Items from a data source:
+--

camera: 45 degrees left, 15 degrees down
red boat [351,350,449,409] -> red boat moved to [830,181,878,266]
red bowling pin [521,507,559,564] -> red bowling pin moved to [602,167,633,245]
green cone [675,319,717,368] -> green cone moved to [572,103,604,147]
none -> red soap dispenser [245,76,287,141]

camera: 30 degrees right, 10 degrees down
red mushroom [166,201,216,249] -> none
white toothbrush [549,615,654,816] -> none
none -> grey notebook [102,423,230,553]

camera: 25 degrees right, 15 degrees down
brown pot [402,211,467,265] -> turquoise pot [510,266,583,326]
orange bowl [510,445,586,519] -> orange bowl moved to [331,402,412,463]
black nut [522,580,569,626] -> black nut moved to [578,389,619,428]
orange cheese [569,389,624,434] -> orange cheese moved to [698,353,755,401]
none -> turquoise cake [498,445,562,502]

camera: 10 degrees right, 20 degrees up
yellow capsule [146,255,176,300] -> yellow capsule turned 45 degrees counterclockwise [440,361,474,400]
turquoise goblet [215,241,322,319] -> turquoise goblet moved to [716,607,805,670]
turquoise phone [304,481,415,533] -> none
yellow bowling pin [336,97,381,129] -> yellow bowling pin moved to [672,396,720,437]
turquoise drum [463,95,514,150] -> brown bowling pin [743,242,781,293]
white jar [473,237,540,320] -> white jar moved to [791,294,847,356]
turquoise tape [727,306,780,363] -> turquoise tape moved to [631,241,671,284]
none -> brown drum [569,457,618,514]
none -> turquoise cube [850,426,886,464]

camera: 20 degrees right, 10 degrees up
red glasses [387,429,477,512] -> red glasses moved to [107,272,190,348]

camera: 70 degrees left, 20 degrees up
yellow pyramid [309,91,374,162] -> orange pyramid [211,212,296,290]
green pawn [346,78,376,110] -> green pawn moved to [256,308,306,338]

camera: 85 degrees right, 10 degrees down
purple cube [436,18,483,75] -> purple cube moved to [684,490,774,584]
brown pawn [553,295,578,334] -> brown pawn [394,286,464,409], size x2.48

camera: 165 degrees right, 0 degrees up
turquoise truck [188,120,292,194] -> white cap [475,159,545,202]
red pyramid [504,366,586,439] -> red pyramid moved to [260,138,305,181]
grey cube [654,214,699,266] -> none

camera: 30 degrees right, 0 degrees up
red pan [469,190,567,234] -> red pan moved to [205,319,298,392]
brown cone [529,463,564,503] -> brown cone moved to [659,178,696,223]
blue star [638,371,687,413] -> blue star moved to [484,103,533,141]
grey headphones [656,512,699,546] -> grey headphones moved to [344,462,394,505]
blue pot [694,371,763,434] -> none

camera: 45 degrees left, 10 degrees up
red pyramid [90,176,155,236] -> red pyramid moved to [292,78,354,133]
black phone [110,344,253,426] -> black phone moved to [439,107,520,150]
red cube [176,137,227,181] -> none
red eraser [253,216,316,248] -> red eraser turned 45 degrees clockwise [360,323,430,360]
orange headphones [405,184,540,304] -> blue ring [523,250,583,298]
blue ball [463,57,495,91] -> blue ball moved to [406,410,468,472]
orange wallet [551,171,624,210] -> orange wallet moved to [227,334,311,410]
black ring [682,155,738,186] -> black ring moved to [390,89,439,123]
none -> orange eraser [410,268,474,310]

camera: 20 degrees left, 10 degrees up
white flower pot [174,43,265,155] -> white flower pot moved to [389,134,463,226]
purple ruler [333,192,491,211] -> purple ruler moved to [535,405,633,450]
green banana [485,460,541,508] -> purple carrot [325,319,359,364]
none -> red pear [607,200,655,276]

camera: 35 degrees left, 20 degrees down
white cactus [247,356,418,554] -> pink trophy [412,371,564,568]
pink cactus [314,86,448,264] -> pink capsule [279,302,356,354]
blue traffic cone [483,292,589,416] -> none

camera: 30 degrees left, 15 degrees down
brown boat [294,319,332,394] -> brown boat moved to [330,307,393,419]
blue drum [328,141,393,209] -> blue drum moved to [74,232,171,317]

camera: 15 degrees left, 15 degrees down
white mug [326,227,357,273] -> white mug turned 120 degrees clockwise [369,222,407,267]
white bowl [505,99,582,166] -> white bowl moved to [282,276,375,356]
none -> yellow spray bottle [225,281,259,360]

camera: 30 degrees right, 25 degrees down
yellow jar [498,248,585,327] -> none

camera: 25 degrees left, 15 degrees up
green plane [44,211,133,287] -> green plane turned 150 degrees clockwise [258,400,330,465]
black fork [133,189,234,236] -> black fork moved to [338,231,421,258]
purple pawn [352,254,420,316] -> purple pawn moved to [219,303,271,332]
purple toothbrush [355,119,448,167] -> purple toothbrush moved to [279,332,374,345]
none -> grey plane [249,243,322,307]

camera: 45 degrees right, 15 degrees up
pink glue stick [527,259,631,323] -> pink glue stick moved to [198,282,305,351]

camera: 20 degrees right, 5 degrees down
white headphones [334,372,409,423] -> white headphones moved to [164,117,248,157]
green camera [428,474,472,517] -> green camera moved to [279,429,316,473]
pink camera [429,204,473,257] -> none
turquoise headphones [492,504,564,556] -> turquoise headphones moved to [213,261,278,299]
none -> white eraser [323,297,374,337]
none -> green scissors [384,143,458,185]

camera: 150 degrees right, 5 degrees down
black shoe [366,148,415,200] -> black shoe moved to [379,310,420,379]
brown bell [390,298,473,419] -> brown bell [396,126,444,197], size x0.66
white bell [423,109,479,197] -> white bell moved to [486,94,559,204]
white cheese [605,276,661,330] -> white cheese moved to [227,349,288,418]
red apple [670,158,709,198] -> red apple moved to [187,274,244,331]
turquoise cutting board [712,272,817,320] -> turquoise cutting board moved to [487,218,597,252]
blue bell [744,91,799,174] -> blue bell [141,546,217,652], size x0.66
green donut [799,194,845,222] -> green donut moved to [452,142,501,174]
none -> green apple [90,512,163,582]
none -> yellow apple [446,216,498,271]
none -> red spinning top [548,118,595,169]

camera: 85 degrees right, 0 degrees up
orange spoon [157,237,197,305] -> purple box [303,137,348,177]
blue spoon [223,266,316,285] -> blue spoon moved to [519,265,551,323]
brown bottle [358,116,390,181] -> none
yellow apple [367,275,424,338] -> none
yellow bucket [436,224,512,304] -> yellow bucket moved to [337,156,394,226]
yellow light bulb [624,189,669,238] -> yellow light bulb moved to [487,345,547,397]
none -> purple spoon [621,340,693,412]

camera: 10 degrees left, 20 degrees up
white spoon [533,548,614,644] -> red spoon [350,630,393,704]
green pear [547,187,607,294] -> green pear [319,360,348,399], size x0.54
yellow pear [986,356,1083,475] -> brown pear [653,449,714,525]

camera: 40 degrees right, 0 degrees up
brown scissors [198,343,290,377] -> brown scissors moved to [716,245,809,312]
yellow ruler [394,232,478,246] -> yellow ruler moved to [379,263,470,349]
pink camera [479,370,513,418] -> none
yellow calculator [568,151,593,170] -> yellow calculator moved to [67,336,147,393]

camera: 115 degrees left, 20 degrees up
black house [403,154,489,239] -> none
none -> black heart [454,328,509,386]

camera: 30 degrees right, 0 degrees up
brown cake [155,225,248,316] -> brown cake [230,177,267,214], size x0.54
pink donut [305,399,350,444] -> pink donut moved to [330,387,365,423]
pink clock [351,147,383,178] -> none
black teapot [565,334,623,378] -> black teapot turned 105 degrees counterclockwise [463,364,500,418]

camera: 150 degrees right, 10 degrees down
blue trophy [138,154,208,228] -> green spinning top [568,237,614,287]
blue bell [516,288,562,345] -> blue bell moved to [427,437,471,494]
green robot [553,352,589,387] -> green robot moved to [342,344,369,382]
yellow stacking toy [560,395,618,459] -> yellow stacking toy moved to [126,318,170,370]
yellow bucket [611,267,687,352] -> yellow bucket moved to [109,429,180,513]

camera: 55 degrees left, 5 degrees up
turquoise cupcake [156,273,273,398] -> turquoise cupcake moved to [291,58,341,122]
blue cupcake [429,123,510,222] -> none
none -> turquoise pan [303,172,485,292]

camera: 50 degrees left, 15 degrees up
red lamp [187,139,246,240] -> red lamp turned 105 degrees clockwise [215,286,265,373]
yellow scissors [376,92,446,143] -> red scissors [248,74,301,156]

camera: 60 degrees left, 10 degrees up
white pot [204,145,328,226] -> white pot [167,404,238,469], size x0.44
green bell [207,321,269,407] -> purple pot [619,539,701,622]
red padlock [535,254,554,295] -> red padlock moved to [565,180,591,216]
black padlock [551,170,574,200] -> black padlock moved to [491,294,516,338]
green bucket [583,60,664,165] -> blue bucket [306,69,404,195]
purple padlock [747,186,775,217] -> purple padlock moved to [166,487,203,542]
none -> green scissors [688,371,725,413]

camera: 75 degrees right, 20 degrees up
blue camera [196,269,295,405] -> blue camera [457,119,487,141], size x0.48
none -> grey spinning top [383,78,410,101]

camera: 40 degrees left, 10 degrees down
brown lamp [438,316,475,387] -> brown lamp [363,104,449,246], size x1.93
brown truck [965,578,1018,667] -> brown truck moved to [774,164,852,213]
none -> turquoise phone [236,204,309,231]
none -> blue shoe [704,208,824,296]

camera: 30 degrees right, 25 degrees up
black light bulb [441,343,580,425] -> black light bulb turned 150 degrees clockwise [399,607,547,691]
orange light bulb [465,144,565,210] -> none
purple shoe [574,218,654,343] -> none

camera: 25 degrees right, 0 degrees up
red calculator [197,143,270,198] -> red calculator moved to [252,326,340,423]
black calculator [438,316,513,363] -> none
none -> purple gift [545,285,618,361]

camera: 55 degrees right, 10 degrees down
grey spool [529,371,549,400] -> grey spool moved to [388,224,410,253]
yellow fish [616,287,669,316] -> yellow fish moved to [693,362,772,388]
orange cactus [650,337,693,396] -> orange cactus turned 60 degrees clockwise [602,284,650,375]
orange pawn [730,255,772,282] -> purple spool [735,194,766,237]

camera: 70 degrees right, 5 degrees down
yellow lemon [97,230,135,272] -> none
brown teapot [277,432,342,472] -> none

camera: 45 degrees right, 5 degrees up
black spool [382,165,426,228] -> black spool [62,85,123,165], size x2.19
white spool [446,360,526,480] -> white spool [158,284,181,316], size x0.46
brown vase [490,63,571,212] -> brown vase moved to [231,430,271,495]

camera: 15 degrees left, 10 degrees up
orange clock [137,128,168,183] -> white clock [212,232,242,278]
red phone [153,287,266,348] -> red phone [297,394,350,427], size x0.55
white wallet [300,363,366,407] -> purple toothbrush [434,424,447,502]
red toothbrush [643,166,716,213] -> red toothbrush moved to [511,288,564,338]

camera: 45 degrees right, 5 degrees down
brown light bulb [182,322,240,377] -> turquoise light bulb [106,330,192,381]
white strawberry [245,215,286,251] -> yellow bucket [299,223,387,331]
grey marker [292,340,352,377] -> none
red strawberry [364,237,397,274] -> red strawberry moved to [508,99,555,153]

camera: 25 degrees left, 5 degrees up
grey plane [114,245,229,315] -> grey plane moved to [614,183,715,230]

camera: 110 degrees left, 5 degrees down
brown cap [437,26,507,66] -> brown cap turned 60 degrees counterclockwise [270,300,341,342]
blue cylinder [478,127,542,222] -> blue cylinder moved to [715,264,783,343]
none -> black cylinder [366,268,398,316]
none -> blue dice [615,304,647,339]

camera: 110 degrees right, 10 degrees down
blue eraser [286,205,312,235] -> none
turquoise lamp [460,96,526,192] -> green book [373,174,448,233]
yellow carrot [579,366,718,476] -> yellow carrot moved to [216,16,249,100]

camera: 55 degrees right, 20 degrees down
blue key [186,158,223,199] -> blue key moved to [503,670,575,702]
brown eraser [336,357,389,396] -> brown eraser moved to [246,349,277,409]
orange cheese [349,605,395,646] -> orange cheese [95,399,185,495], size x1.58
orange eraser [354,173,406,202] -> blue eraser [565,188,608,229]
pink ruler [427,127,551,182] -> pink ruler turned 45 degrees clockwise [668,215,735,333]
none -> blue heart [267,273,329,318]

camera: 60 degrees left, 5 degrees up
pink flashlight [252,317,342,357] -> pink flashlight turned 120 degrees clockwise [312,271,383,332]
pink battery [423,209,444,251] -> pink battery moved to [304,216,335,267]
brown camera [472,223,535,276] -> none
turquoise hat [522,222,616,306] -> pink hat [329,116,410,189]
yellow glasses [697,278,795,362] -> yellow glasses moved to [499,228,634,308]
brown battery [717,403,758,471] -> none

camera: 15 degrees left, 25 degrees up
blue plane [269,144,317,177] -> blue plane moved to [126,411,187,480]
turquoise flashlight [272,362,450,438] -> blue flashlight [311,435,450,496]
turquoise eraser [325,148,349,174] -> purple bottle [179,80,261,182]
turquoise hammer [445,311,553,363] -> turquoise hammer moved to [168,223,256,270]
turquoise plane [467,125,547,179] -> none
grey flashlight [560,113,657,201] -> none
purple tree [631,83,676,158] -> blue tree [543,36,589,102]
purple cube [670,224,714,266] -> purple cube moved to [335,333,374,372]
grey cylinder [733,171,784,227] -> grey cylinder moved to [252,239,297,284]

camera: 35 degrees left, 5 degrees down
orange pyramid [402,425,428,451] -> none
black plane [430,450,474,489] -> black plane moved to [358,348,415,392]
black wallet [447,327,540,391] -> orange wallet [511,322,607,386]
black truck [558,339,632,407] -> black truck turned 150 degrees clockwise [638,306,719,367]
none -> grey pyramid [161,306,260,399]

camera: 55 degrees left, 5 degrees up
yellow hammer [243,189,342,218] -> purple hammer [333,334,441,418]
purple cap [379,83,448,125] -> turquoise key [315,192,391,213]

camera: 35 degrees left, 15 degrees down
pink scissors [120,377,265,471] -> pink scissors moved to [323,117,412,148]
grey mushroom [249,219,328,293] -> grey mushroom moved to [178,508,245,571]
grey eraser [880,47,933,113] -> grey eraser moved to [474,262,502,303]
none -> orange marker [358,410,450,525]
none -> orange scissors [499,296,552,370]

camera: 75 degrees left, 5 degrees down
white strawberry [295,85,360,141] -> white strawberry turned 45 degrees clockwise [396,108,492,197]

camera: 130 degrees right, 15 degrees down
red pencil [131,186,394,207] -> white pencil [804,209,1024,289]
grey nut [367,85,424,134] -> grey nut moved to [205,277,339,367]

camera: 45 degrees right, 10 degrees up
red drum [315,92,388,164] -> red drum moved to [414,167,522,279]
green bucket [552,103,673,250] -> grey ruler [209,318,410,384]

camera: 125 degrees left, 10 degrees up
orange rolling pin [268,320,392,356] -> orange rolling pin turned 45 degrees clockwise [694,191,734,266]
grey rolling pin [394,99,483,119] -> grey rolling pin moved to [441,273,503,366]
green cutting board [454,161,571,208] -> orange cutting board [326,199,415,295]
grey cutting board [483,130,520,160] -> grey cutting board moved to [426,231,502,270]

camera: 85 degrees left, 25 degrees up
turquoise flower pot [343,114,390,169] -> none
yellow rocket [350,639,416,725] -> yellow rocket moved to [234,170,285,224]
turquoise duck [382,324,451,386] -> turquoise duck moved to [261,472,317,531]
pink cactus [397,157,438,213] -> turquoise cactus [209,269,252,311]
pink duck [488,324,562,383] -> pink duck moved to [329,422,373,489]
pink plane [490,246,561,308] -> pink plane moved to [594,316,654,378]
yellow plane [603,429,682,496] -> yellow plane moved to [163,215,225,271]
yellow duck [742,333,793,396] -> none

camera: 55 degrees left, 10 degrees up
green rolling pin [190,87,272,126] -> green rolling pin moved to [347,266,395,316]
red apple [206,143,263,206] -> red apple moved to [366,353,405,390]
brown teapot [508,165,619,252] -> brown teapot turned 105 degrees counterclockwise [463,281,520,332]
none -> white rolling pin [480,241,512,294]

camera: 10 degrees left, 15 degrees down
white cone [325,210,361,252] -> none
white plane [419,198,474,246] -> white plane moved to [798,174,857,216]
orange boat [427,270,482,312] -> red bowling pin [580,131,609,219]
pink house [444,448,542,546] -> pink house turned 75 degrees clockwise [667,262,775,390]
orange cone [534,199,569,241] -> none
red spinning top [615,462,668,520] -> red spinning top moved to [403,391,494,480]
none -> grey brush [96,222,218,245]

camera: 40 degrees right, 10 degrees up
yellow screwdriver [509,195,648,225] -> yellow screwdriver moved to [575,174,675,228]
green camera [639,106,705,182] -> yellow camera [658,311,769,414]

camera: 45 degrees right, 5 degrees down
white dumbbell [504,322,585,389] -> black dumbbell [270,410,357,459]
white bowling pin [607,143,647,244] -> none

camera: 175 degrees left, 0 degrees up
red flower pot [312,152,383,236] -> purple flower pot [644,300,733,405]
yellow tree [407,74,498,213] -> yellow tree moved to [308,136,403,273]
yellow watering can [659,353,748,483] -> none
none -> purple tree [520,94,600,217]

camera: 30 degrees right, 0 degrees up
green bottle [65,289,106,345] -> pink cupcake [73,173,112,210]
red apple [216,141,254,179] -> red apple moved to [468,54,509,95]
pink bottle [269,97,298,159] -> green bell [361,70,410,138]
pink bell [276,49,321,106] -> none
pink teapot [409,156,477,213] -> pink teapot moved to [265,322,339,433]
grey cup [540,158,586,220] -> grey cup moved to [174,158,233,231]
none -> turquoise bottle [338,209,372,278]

+--

Write down again, exactly as given, only the lines above that fall from the line with "red phone [153,287,266,348]" to the line with "white strawberry [245,215,286,251]", inclusive.

Result:
red phone [153,287,266,348] -> red phone [297,394,350,427], size x0.55
white wallet [300,363,366,407] -> purple toothbrush [434,424,447,502]
red toothbrush [643,166,716,213] -> red toothbrush moved to [511,288,564,338]

camera: 45 degrees right, 5 degrees down
brown light bulb [182,322,240,377] -> turquoise light bulb [106,330,192,381]
white strawberry [245,215,286,251] -> yellow bucket [299,223,387,331]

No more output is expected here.